#### Work request:
If an entry holds a picture, leave that picture out; copy everything else exactly.

#### Material for this task:
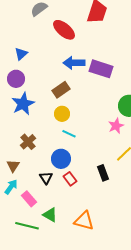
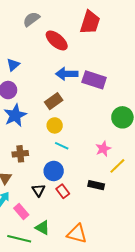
pink star: (116, 126) -> (103, 149), moved
brown cross: (28, 142) -> (20, 154), turned 35
black rectangle: (103, 173) -> (96, 185), turned -56

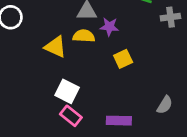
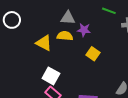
yellow square: (123, 59) -> (93, 54), turned -32

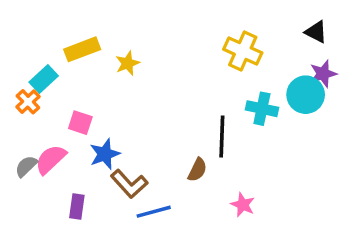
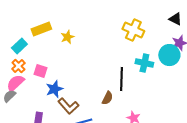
orange cross: (28, 102) -> (18, 66), moved
pink semicircle: (51, 159) -> (15, 83), moved

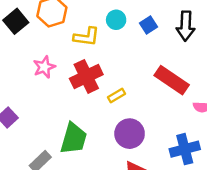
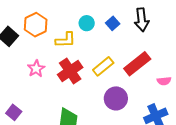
red rectangle: (172, 80) -> (137, 64), turned -64
yellow rectangle: (117, 96) -> (103, 66), moved, size x1.5
purple circle: (130, 134) -> (116, 98), moved

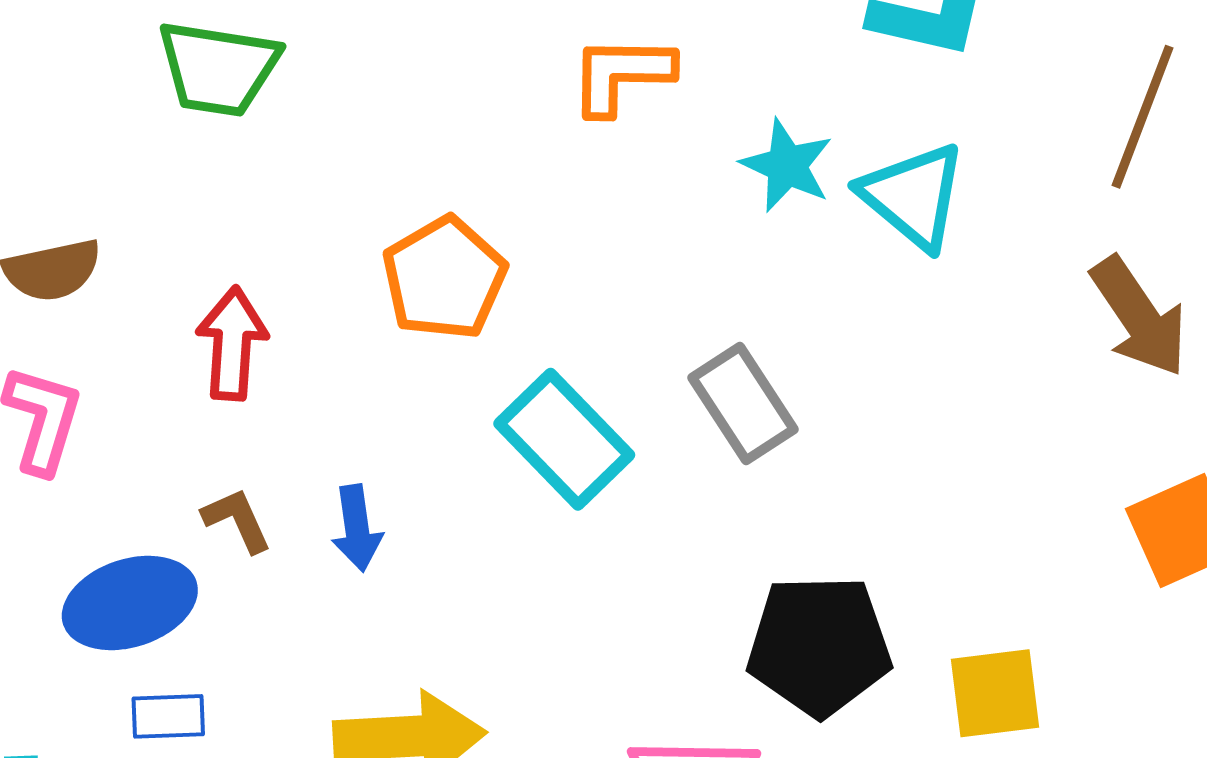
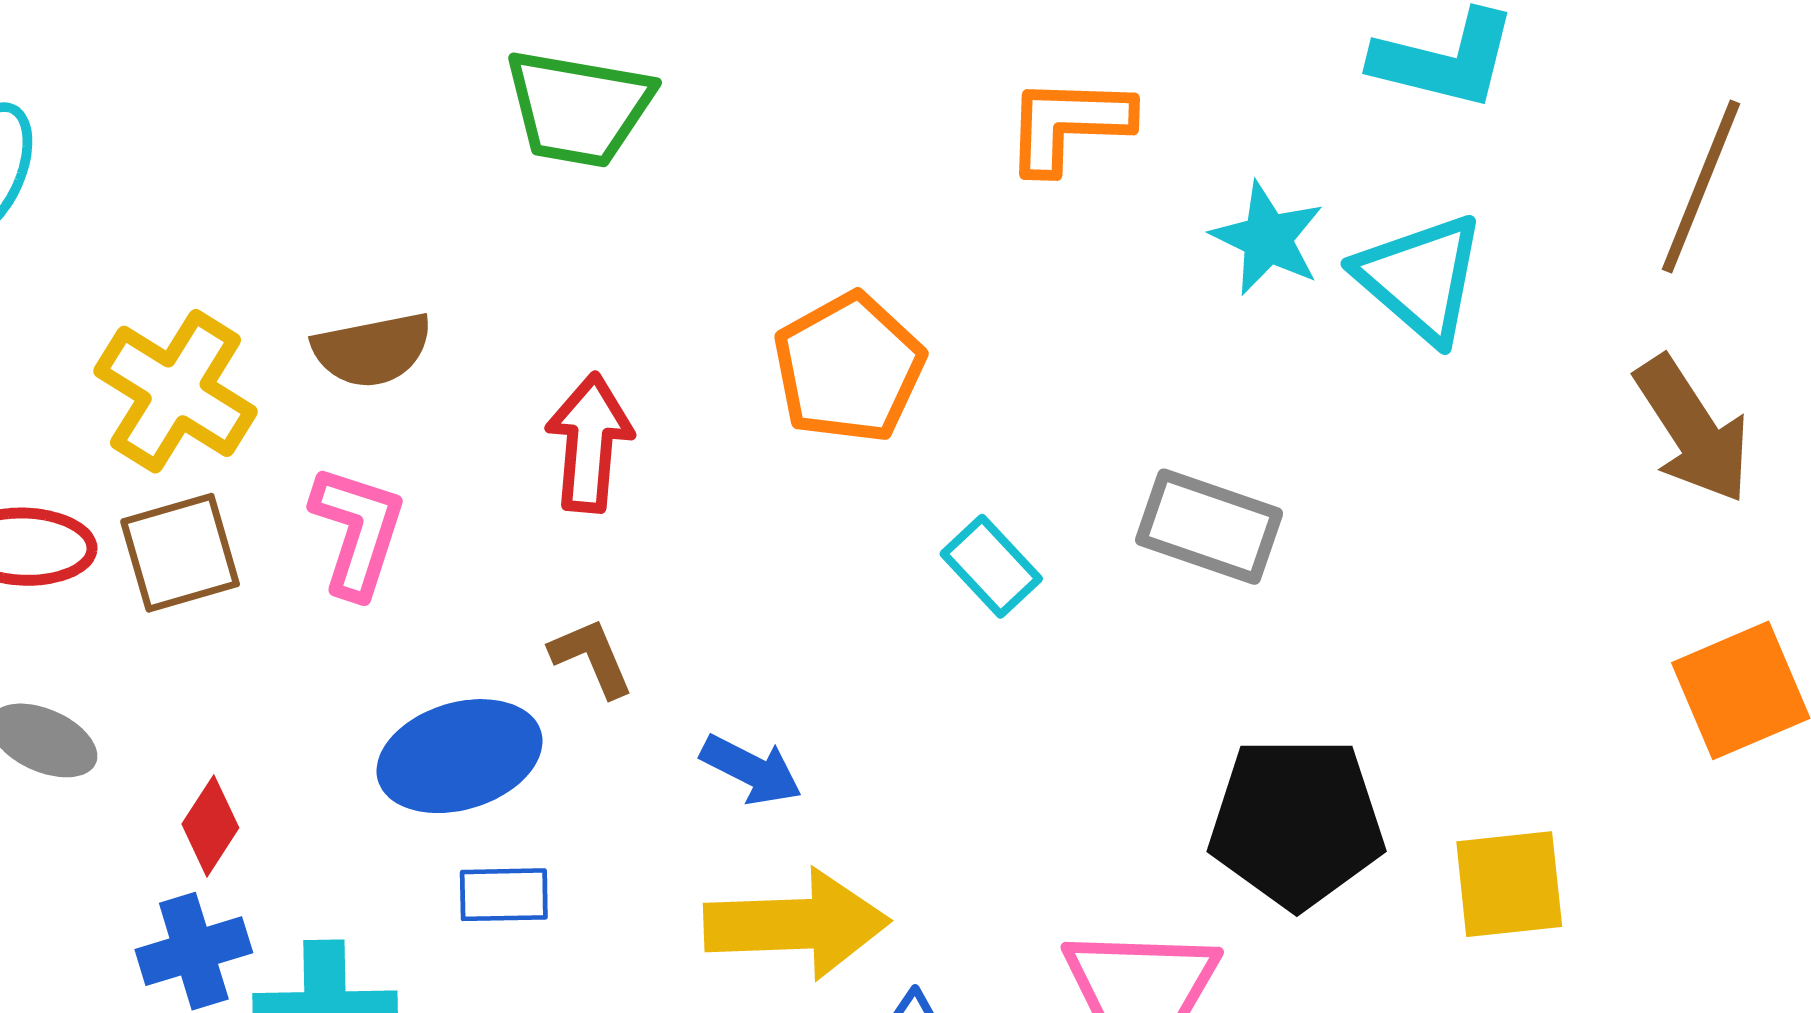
gray rectangle: (743, 403) -> (1209, 527), turned -39
cyan rectangle: (564, 439) -> (991, 566), size x0.6
blue arrow: (357, 528) -> (751, 770), moved, turned -56

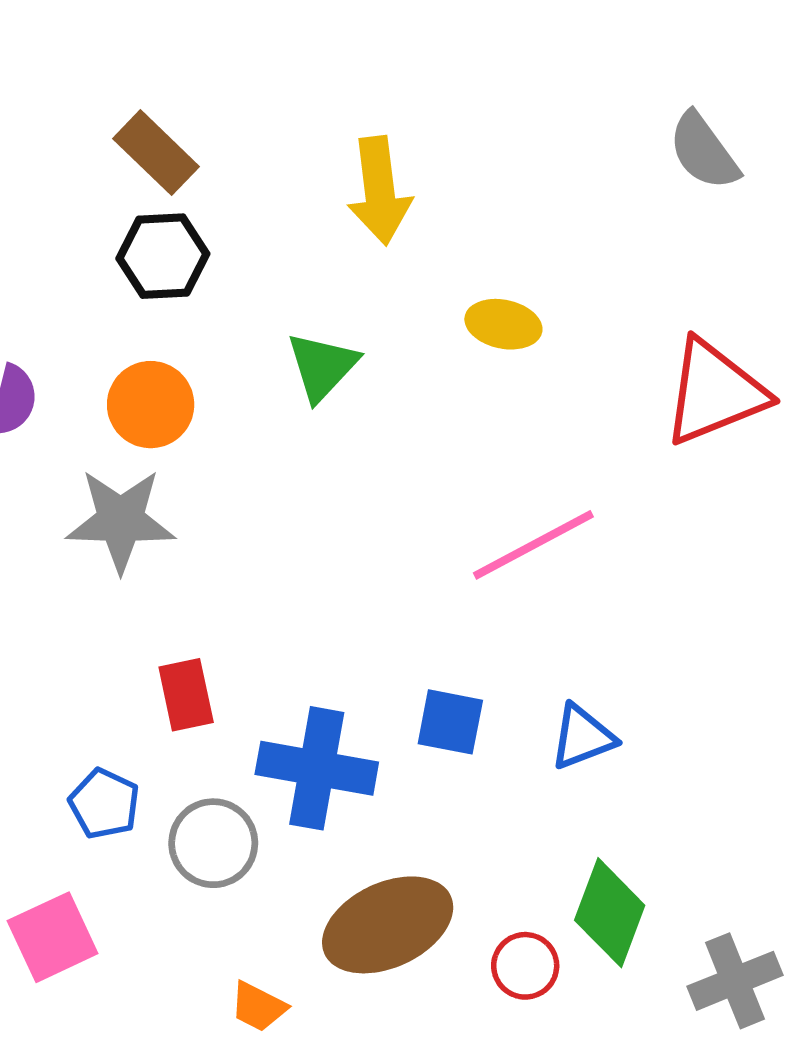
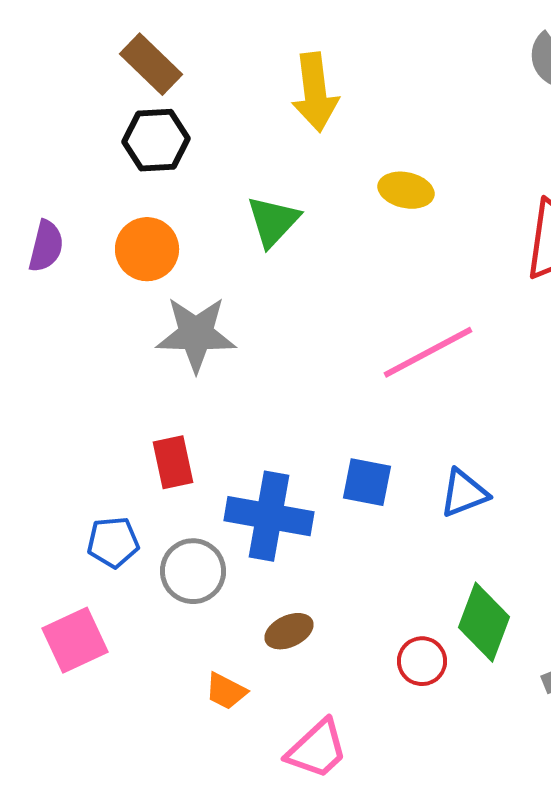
gray star: (121, 520) -> (196, 334), moved
blue pentagon: (104, 804) -> (113, 542), turned -30
brown ellipse: (388, 925) -> (289, 631), moved, size x0.5

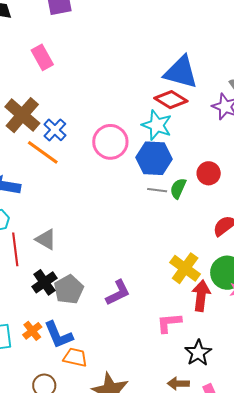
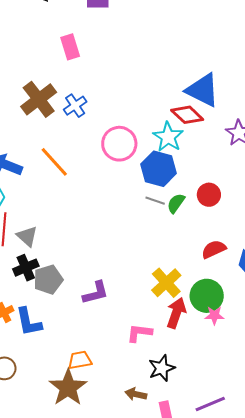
blue cross: (55, 130) -> (75, 106), moved
orange line: (43, 152) -> (54, 162), moved
gray triangle: (46, 239) -> (27, 236), moved
orange trapezoid: (75, 357) -> (80, 360), moved, turned -35

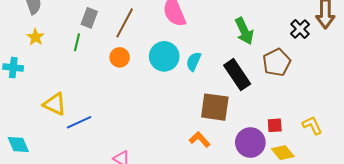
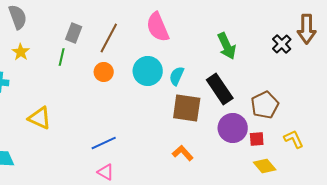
brown pentagon: (277, 62) -> (265, 105), moved
brown square: (215, 107) -> (187, 108), moved
blue line: (79, 122) -> (104, 143), moved
purple circle: (250, 143) -> (233, 128), moved

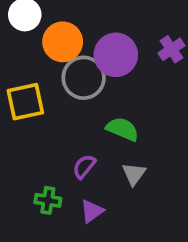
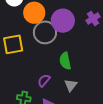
green semicircle: (122, 129) -> (65, 61), turned -126

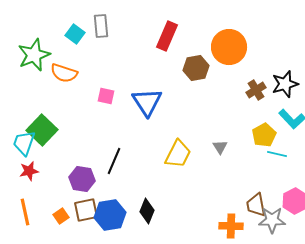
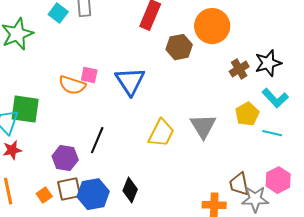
orange semicircle: (64, 73) -> (72, 85), moved
green square: (42, 130) -> (25, 109), turned -36
gray triangle: (220, 147) -> (203, 126), size x1.8
cyan line: (277, 154) -> (272, 133), moved

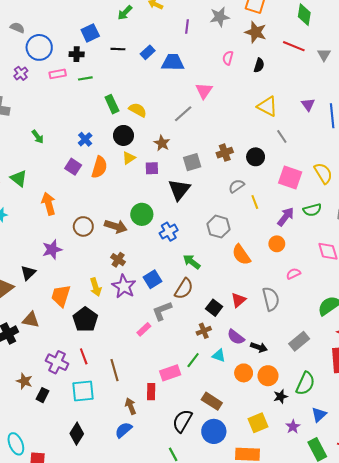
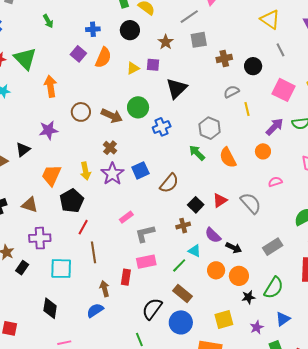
blue cross: (85, 139) -> (93, 29), turned 32
yellow triangle: (129, 158) -> (133, 68), moved
gray square: (192, 162) -> (199, 40), moved
green triangle: (19, 178) -> (25, 59), size x1.4
green arrow: (192, 262) -> (197, 153), moved
gray semicircle: (271, 299) -> (251, 203), turned -35
gray L-shape: (162, 311) -> (145, 234), moved
brown triangle: (31, 320) -> (30, 205), moved
red line: (84, 356) -> (83, 227), moved, turned 42
green line: (193, 360) -> (179, 265), moved
purple cross: (57, 362) -> (40, 238), turned -35
black diamond: (77, 434) -> (50, 308), turned -30

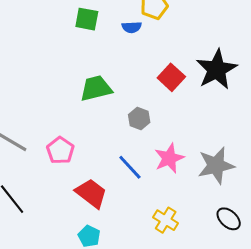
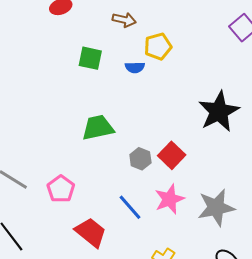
red square: (171, 77) -> (172, 155), moved

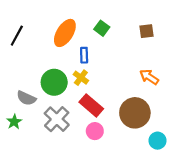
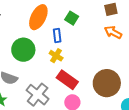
green square: (102, 28) -> (72, 18), moved
orange arrow: (149, 77) -> (113, 32), moved
green circle: (54, 82) -> (23, 50), moved

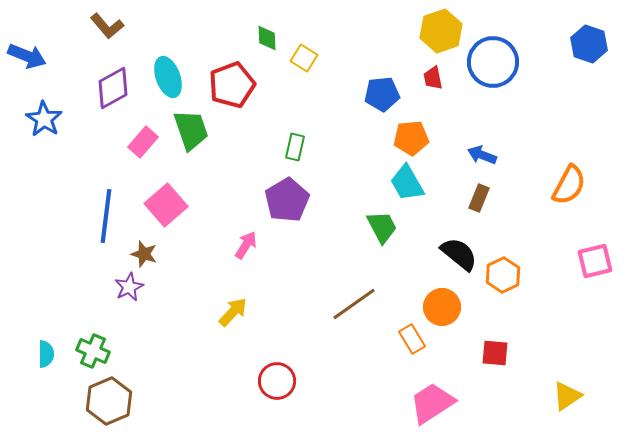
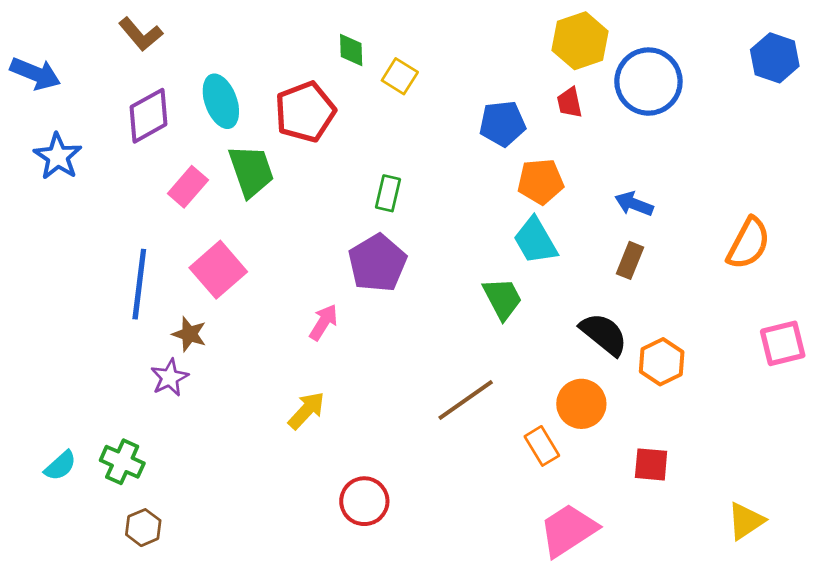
cyan semicircle: (46, 354) -> (60, 466), turned 48
brown hexagon: (109, 401) -> (143, 528), size x0.6

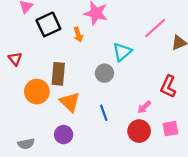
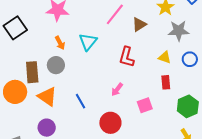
orange arrow: (78, 35) -> (60, 43), moved
gray circle: (104, 73) -> (56, 65), moved
red L-shape: (168, 86) -> (127, 57), moved
red circle: (139, 131) -> (110, 123), moved

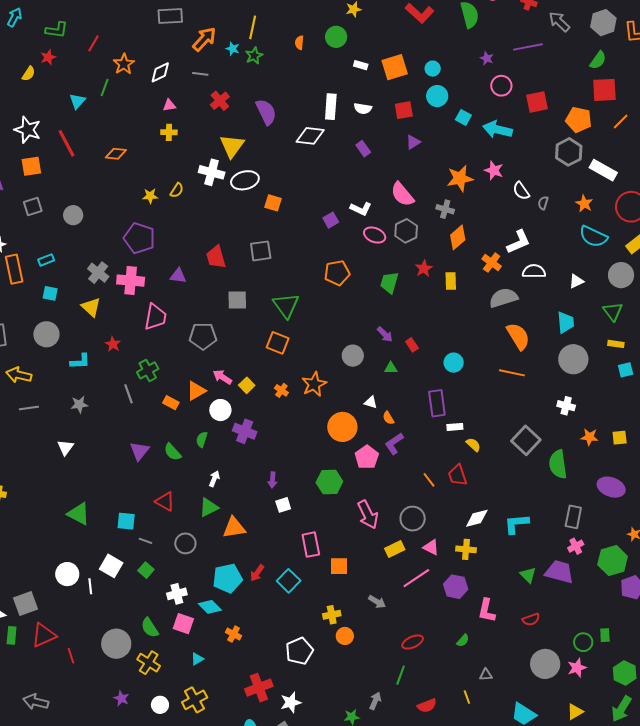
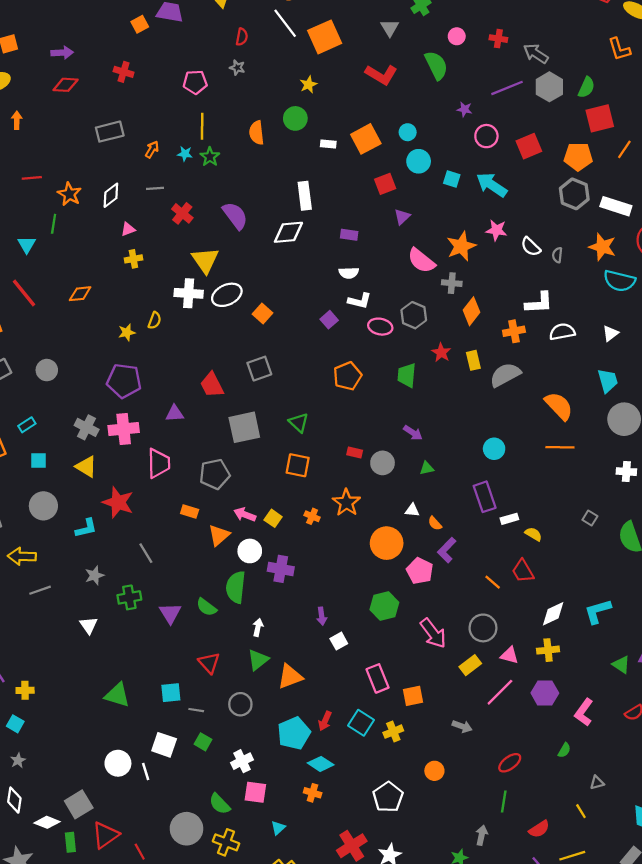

#### Your solution:
pink star: (116, 126) -> (103, 149), moved
brown cross: (28, 142) -> (20, 154), turned 35
black rectangle: (103, 173) -> (96, 185), turned -56

yellow square: (123, 59) -> (93, 54), turned -32

orange cross: (28, 102) -> (18, 66), moved
pink semicircle: (51, 159) -> (15, 83), moved

red rectangle: (172, 80) -> (137, 64), turned -64
yellow rectangle: (117, 96) -> (103, 66), moved, size x1.5
purple circle: (130, 134) -> (116, 98), moved

gray rectangle: (743, 403) -> (1209, 527), turned -39
cyan rectangle: (564, 439) -> (991, 566), size x0.6
blue arrow: (357, 528) -> (751, 770), moved, turned -56

gray star: (121, 520) -> (196, 334), moved
blue pentagon: (104, 804) -> (113, 542), turned -30
brown ellipse: (388, 925) -> (289, 631), moved, size x0.5

blue cross: (55, 130) -> (75, 106), moved
orange line: (43, 152) -> (54, 162), moved
gray triangle: (46, 239) -> (27, 236), moved
orange trapezoid: (75, 357) -> (80, 360), moved, turned -35

brown pentagon: (277, 62) -> (265, 105), moved
brown square: (215, 107) -> (187, 108), moved
blue line: (79, 122) -> (104, 143), moved
purple circle: (250, 143) -> (233, 128), moved

green semicircle: (122, 129) -> (65, 61), turned -126

orange semicircle: (64, 73) -> (72, 85), moved
green square: (42, 130) -> (25, 109), turned -36
gray triangle: (220, 147) -> (203, 126), size x1.8
cyan line: (277, 154) -> (272, 133), moved

blue cross: (85, 139) -> (93, 29), turned 32
yellow triangle: (129, 158) -> (133, 68), moved
gray square: (192, 162) -> (199, 40), moved
green triangle: (19, 178) -> (25, 59), size x1.4
green arrow: (192, 262) -> (197, 153), moved
gray semicircle: (271, 299) -> (251, 203), turned -35
gray L-shape: (162, 311) -> (145, 234), moved
brown triangle: (31, 320) -> (30, 205), moved
red line: (84, 356) -> (83, 227), moved, turned 42
green line: (193, 360) -> (179, 265), moved
purple cross: (57, 362) -> (40, 238), turned -35
black diamond: (77, 434) -> (50, 308), turned -30

red square: (171, 77) -> (172, 155), moved

green square: (102, 28) -> (72, 18), moved
orange arrow: (149, 77) -> (113, 32), moved
green circle: (54, 82) -> (23, 50), moved

cyan semicircle: (46, 354) -> (60, 466), turned 48
brown hexagon: (109, 401) -> (143, 528), size x0.6

orange arrow: (78, 35) -> (60, 43), moved
gray circle: (104, 73) -> (56, 65), moved
red L-shape: (168, 86) -> (127, 57), moved
red circle: (139, 131) -> (110, 123), moved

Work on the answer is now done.